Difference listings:

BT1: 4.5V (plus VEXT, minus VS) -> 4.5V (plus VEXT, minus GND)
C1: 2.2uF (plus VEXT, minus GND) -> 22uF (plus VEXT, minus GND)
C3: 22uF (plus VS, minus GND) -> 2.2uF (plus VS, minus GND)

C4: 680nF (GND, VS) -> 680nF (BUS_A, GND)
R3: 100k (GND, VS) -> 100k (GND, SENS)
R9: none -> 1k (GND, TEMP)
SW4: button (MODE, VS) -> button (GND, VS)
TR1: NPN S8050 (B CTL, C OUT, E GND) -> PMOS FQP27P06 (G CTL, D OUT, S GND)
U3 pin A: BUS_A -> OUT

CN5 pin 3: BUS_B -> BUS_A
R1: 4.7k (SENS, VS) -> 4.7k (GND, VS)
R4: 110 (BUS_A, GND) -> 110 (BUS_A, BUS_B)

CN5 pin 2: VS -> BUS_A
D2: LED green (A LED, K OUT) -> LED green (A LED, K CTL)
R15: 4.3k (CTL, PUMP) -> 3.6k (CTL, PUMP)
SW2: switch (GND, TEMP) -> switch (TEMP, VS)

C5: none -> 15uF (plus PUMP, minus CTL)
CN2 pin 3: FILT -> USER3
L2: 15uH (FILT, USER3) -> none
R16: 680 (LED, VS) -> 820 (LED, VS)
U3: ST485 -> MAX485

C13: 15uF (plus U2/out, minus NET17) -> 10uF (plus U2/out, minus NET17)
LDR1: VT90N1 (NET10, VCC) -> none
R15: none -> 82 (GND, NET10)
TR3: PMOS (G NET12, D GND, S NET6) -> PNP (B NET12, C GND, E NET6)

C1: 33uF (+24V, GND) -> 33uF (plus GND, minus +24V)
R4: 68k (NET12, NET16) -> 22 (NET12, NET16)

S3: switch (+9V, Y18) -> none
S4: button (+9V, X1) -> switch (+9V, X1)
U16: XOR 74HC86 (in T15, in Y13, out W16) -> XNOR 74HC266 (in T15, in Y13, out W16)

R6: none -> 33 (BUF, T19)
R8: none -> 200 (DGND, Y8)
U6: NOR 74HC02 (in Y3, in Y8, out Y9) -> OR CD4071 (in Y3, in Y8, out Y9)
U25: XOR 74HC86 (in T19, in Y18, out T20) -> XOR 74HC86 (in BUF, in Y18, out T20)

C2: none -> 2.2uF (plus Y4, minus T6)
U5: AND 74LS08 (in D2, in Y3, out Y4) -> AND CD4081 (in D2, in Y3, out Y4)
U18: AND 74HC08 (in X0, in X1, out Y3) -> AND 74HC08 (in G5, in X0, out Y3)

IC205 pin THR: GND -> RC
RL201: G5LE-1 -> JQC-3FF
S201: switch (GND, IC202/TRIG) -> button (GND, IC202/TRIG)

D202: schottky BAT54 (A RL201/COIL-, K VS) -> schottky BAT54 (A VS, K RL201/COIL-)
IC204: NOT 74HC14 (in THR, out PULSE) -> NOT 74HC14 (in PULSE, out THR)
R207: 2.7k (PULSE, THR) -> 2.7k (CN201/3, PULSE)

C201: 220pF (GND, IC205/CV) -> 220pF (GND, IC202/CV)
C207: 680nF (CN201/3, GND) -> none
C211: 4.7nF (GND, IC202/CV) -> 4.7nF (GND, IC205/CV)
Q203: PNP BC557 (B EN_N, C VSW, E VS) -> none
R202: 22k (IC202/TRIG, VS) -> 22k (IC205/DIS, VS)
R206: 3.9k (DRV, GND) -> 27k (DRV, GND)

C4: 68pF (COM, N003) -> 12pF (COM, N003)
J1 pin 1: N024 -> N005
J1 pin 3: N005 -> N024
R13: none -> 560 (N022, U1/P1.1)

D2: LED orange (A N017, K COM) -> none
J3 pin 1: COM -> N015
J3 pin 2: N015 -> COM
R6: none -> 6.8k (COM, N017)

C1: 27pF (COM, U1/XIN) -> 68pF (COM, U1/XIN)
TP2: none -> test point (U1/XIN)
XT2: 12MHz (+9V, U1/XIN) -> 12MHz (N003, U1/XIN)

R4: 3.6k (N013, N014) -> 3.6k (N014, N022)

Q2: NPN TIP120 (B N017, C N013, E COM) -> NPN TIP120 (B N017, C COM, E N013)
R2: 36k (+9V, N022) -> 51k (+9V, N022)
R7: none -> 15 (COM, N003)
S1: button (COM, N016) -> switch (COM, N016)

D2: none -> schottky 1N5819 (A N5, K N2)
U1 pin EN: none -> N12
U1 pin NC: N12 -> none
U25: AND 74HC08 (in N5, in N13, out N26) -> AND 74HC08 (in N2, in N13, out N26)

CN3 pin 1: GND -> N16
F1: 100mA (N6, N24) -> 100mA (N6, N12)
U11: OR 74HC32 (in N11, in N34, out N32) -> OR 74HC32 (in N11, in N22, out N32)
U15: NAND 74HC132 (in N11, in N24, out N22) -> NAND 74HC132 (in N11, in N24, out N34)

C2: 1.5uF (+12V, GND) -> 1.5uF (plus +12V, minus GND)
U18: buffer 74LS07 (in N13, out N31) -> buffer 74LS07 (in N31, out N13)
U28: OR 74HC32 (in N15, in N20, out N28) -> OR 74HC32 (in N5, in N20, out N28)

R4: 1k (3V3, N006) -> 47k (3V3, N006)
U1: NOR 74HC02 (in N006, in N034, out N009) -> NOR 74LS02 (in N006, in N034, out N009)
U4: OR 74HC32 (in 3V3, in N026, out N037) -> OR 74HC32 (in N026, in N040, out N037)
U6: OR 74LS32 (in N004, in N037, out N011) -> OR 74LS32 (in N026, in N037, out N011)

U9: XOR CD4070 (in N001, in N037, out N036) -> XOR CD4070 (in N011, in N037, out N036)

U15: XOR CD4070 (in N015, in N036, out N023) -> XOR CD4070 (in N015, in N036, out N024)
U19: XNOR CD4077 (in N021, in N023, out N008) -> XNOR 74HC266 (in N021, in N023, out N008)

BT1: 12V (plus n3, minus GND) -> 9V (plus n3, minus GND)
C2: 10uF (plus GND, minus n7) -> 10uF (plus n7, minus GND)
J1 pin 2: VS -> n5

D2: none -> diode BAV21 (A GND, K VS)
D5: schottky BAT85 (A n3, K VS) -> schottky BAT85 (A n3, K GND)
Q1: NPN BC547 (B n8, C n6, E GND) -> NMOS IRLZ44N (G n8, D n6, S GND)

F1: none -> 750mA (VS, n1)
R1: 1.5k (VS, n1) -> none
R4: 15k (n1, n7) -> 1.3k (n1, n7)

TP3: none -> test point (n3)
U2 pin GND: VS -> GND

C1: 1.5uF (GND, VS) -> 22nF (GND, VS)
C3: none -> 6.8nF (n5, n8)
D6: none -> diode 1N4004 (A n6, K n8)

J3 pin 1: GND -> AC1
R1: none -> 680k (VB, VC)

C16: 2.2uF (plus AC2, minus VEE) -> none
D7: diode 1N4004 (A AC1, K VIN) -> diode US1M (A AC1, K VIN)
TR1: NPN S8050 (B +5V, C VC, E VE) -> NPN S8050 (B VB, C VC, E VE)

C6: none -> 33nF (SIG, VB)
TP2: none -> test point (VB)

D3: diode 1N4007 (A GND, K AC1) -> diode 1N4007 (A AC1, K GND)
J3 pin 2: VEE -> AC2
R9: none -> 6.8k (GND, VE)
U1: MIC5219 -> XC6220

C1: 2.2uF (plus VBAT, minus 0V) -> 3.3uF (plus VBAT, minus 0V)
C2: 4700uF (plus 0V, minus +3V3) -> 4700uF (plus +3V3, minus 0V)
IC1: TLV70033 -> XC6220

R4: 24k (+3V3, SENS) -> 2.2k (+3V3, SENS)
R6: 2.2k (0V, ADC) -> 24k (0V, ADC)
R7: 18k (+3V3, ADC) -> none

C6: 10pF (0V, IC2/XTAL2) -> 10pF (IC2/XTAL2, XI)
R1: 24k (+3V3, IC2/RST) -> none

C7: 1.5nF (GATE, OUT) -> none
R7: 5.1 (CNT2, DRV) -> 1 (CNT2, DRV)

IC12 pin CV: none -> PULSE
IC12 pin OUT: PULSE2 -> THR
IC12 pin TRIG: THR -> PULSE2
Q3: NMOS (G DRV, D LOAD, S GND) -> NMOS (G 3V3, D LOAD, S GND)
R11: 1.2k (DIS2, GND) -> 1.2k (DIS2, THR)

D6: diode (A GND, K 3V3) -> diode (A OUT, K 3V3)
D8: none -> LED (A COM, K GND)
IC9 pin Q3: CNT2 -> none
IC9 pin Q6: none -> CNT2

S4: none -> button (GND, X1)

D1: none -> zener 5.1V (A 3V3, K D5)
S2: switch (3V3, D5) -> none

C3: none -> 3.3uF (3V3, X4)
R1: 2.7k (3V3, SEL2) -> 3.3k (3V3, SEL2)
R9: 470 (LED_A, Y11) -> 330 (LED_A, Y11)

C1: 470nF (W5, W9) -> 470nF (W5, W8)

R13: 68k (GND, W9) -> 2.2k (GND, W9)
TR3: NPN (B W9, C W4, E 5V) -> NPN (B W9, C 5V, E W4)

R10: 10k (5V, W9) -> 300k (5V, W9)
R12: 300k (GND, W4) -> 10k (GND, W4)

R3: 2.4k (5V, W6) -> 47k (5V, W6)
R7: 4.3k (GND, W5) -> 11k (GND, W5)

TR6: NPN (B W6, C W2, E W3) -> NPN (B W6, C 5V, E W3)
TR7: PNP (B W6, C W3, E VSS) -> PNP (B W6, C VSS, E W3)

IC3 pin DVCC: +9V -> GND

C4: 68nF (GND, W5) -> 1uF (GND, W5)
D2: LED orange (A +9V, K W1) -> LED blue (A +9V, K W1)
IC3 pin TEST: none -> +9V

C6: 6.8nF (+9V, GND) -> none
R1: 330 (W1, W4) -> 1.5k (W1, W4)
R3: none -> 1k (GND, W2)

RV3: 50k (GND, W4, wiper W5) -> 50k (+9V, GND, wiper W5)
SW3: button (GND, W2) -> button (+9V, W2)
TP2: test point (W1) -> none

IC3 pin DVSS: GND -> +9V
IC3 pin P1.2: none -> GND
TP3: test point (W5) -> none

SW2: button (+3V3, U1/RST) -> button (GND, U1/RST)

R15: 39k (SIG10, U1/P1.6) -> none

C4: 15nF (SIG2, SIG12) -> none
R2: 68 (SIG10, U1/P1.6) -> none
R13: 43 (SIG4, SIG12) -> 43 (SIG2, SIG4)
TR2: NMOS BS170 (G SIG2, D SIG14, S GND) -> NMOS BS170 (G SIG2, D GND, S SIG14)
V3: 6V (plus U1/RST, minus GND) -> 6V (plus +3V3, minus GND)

§ **Instructions for the task**
What you give back should be exactly the lines of the data above from the line with "R1: 1.5k (VS, n1) -> none" through the line with "TP2: none -> test point (VB)", both of those included, and nothing more.

§ **Answer section**
R1: 1.5k (VS, n1) -> none
R4: 15k (n1, n7) -> 1.3k (n1, n7)

TP3: none -> test point (n3)
U2 pin GND: VS -> GND

C1: 1.5uF (GND, VS) -> 22nF (GND, VS)
C3: none -> 6.8nF (n5, n8)
D6: none -> diode 1N4004 (A n6, K n8)

J3 pin 1: GND -> AC1
R1: none -> 680k (VB, VC)

C16: 2.2uF (plus AC2, minus VEE) -> none
D7: diode 1N4004 (A AC1, K VIN) -> diode US1M (A AC1, K VIN)
TR1: NPN S8050 (B +5V, C VC, E VE) -> NPN S8050 (B VB, C VC, E VE)

C6: none -> 33nF (SIG, VB)
TP2: none -> test point (VB)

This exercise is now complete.